Exercise prompt: Each entry below should be written out exactly as it is, with no pictures.

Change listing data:
━━━━━━
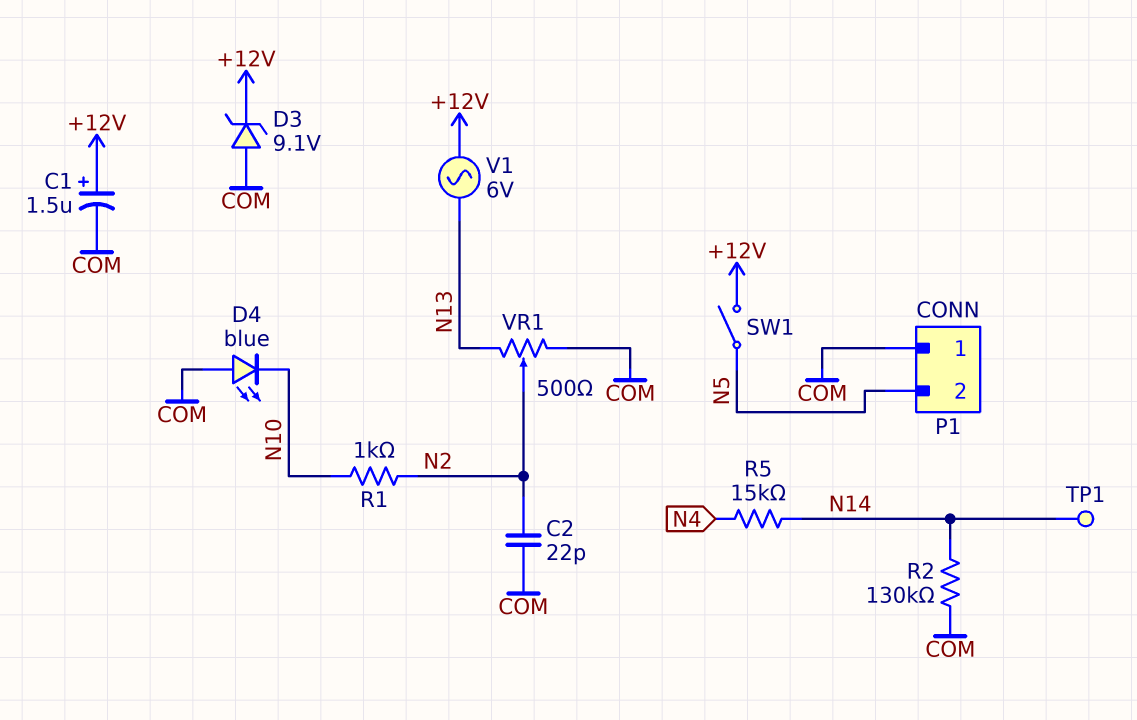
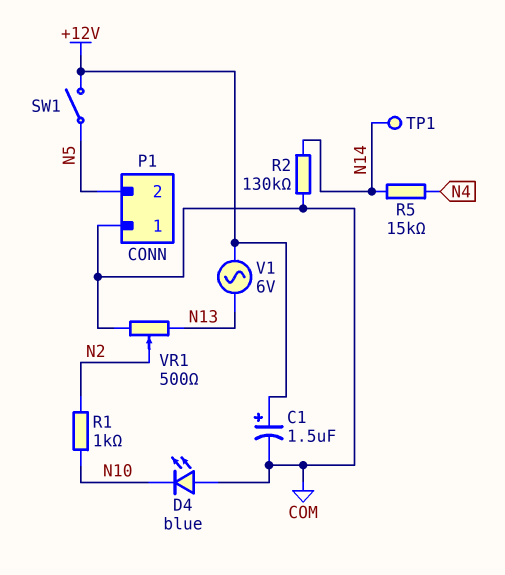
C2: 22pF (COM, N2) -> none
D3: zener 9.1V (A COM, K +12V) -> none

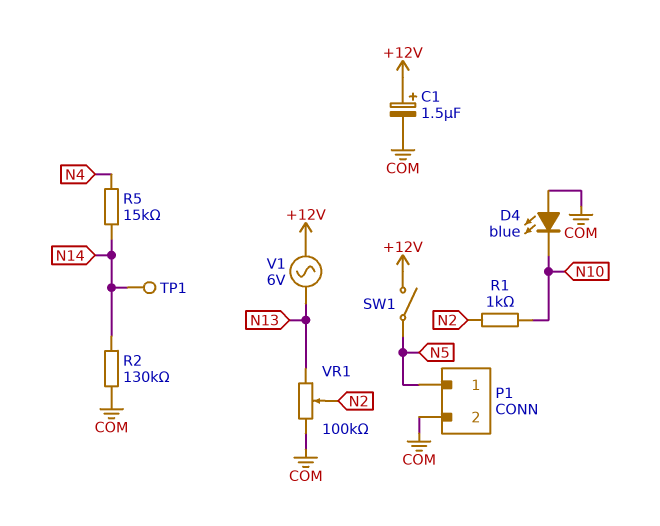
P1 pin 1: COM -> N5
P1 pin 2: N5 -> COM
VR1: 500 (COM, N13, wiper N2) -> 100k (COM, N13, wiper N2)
━━━━━━
Response below:
C2: 22pF (COM, N2) -> none
D3: zener 9.1V (A COM, K +12V) -> none

P1 pin 1: COM -> N5
P1 pin 2: N5 -> COM
VR1: 500 (COM, N13, wiper N2) -> 100k (COM, N13, wiper N2)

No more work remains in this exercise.